*OBJECTIVE*:
Show each line of the records below that contains the string "with".

*DATASET ROWS*:
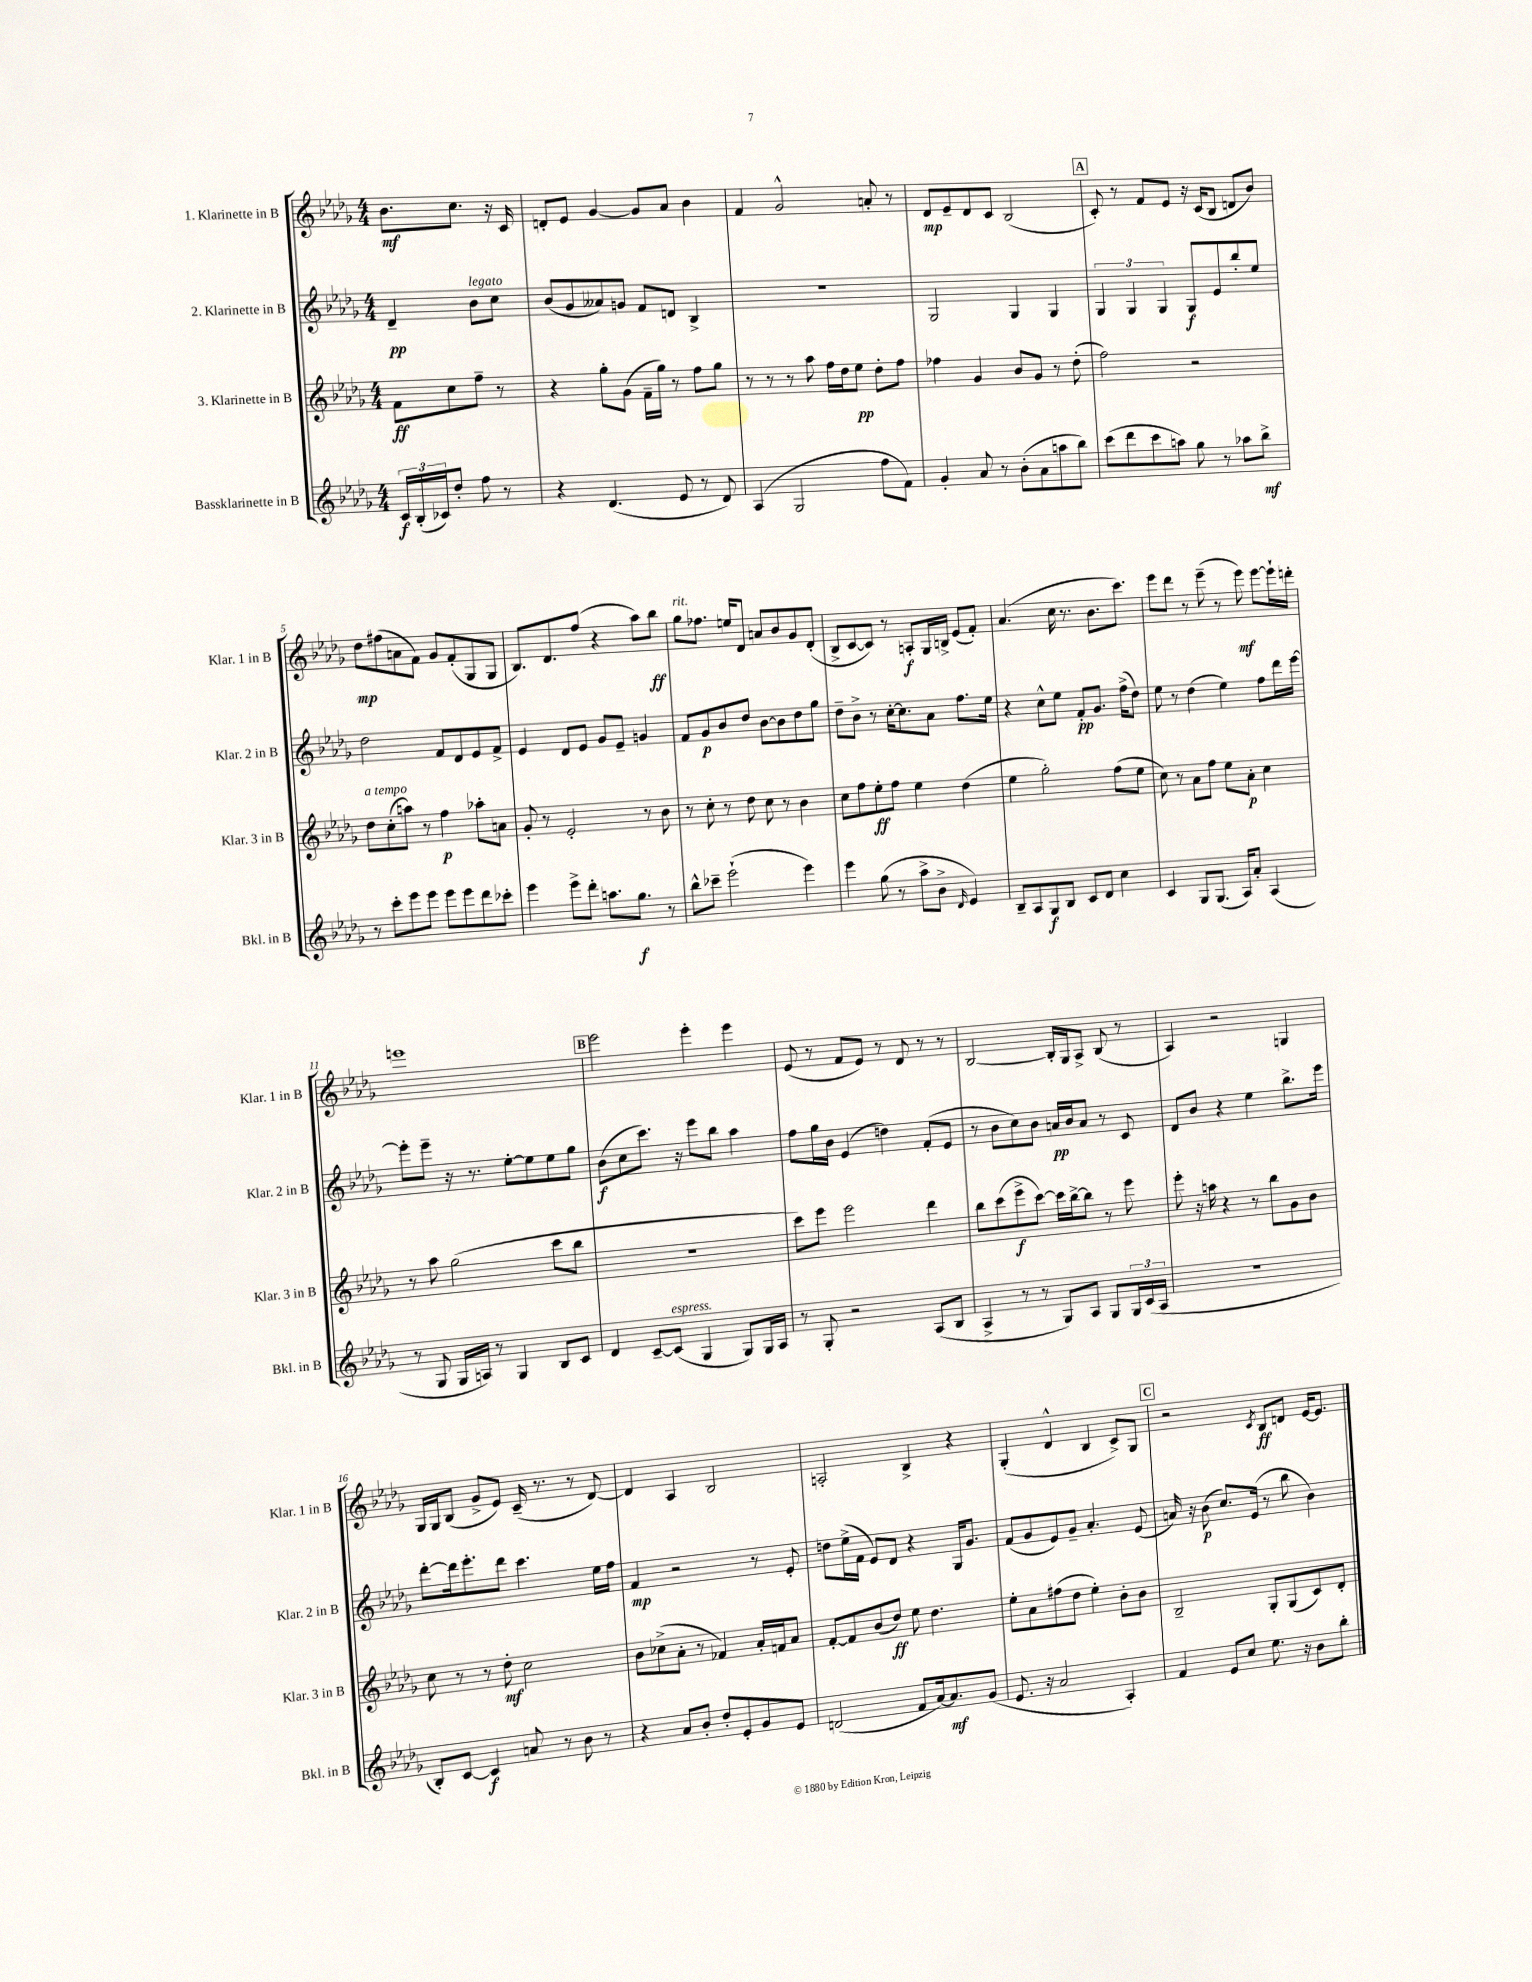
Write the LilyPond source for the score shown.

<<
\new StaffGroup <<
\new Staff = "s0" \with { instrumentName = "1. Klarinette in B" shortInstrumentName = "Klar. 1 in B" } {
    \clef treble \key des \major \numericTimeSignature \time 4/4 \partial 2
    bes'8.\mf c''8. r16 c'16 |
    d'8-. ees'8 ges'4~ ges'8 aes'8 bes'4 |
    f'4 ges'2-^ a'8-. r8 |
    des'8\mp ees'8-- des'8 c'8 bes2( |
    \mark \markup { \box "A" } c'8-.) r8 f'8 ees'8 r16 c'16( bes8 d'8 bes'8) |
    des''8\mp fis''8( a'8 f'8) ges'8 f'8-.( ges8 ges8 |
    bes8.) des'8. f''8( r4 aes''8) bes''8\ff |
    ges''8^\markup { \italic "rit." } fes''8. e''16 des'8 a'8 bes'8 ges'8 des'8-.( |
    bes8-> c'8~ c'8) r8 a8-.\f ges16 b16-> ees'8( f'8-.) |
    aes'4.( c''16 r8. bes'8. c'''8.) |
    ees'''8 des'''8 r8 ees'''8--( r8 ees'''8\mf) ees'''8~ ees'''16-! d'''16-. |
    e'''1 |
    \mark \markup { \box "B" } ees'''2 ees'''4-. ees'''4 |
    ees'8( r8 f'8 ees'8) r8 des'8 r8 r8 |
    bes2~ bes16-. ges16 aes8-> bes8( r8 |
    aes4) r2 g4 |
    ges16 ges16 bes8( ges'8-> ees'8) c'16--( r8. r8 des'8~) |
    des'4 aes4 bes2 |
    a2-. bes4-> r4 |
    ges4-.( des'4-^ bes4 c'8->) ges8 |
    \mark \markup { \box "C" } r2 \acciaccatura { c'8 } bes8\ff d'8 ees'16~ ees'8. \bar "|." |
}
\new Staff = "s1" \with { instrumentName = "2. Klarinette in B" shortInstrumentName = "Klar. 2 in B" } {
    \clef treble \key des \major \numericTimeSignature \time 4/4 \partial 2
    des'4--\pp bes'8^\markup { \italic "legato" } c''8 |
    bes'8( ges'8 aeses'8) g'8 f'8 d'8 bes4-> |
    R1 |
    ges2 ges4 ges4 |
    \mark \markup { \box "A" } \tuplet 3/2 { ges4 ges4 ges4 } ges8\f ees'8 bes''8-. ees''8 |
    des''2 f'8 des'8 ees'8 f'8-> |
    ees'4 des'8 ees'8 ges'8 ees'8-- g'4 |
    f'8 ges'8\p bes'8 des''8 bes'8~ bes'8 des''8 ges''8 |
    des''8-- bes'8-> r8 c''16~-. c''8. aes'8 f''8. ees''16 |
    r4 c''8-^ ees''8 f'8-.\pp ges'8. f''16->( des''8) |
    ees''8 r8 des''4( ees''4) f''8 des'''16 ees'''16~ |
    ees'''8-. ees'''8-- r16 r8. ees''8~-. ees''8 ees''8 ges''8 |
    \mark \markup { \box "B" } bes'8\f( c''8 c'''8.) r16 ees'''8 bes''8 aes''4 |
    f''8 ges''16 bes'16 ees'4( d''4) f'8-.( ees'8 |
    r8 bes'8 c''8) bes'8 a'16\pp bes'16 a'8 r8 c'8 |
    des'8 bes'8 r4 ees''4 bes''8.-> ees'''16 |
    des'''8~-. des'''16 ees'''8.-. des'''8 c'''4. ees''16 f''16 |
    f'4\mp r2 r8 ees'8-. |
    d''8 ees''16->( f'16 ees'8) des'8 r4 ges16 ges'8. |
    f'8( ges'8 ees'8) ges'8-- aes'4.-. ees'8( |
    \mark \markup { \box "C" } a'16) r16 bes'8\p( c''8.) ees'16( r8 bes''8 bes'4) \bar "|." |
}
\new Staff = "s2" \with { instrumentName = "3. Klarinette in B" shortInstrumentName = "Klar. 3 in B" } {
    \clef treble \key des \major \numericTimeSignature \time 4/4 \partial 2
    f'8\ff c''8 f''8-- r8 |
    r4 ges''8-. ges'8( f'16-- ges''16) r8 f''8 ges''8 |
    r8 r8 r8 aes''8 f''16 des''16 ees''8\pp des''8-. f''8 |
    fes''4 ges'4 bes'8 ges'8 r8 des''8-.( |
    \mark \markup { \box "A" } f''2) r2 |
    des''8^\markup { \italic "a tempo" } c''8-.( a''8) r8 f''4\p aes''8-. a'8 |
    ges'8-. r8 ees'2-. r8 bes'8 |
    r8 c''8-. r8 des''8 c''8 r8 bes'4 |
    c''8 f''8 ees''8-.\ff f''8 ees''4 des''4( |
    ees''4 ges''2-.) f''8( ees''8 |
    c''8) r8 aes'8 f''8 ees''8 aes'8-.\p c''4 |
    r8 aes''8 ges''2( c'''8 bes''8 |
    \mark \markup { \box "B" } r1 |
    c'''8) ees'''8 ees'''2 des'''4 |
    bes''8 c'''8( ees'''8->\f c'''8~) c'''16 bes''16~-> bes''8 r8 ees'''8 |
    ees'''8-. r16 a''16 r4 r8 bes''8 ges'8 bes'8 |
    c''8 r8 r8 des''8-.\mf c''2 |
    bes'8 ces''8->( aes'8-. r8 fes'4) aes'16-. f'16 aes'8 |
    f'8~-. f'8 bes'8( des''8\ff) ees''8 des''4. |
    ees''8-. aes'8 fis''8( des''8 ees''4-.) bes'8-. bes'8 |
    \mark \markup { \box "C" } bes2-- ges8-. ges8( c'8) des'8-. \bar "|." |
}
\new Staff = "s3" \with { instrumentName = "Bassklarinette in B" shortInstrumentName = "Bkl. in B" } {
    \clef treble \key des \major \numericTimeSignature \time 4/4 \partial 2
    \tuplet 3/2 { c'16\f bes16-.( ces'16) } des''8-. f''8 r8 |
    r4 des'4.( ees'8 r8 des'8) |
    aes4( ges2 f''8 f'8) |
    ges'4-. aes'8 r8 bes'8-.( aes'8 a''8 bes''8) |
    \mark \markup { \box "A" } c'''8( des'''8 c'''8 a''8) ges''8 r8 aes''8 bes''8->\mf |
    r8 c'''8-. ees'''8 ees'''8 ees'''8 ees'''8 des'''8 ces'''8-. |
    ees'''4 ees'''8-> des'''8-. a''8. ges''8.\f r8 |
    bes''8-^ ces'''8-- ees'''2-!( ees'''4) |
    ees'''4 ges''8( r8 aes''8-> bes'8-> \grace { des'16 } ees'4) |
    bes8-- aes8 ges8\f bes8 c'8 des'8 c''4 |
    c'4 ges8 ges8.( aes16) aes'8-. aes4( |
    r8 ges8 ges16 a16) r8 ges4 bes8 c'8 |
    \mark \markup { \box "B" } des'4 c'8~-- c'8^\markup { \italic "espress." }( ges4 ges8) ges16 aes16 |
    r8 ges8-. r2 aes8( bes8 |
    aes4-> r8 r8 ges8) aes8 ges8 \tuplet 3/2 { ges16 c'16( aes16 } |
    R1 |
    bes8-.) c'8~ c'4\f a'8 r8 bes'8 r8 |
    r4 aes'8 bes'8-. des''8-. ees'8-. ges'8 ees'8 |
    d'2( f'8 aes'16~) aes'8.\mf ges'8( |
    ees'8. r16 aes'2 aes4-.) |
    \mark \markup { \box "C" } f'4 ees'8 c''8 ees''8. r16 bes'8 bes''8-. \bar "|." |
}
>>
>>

==

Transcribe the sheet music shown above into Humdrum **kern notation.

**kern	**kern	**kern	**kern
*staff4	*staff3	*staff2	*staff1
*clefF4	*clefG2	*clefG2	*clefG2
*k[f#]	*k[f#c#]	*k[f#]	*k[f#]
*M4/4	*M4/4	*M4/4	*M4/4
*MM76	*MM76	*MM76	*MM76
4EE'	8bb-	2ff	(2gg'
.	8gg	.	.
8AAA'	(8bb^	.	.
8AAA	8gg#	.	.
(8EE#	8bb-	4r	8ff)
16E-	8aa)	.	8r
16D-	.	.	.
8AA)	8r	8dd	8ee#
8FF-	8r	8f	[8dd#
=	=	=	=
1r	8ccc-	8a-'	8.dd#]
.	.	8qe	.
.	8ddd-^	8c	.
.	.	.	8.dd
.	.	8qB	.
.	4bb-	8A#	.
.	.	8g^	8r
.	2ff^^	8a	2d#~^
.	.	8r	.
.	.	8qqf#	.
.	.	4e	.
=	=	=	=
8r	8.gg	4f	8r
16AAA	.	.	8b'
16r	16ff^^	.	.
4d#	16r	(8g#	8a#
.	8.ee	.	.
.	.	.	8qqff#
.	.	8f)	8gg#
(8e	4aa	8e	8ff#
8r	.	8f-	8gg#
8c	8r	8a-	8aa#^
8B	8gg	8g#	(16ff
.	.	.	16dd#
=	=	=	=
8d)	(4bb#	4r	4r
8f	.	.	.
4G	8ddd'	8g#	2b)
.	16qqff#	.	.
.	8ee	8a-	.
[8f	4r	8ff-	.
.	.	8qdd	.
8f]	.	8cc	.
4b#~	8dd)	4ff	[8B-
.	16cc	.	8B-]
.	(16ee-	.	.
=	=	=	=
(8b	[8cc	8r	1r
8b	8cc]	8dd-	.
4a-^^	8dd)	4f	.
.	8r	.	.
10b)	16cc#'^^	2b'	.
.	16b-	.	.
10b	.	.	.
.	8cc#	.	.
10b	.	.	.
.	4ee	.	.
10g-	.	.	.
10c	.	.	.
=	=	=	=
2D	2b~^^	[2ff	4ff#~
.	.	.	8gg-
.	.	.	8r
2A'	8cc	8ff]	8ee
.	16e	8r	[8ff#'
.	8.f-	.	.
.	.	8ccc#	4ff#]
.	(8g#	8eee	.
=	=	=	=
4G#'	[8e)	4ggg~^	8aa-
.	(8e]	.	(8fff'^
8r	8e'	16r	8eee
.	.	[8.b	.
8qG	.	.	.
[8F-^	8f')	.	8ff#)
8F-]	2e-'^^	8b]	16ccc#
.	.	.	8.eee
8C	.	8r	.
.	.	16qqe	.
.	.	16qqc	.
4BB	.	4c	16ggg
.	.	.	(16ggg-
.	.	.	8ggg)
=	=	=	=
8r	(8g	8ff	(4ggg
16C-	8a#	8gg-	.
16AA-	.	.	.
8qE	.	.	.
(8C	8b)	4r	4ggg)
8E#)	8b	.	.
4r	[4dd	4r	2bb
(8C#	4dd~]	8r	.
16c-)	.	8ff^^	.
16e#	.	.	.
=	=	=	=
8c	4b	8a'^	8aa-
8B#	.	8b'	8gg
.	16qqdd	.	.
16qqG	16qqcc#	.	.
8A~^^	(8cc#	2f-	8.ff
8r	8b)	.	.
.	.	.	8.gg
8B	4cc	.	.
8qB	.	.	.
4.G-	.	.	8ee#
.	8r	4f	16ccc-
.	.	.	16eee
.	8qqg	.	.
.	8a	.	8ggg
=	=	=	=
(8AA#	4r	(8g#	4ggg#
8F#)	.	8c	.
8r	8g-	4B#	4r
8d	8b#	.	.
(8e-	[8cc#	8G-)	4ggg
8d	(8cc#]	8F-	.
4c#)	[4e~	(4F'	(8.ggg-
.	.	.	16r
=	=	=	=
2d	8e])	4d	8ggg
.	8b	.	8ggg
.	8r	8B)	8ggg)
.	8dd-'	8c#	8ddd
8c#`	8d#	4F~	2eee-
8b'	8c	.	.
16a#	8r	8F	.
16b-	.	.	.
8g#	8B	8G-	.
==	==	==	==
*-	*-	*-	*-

*SOLUTION TO THIS PROBLEM*:
\new Staff = "s0" \with { instrumentName = "1. Klarinette in B" shortInstrumentName = "Klar. 1 in B" } {
\new Staff = "s1" \with { instrumentName = "2. Klarinette in B" shortInstrumentName = "Klar. 2 in B" } {
\new Staff = "s2" \with { instrumentName = "3. Klarinette in B" shortInstrumentName = "Klar. 3 in B" } {
\new Staff = "s3" \with { instrumentName = "Bassklarinette in B" shortInstrumentName = "Bkl. in B" } {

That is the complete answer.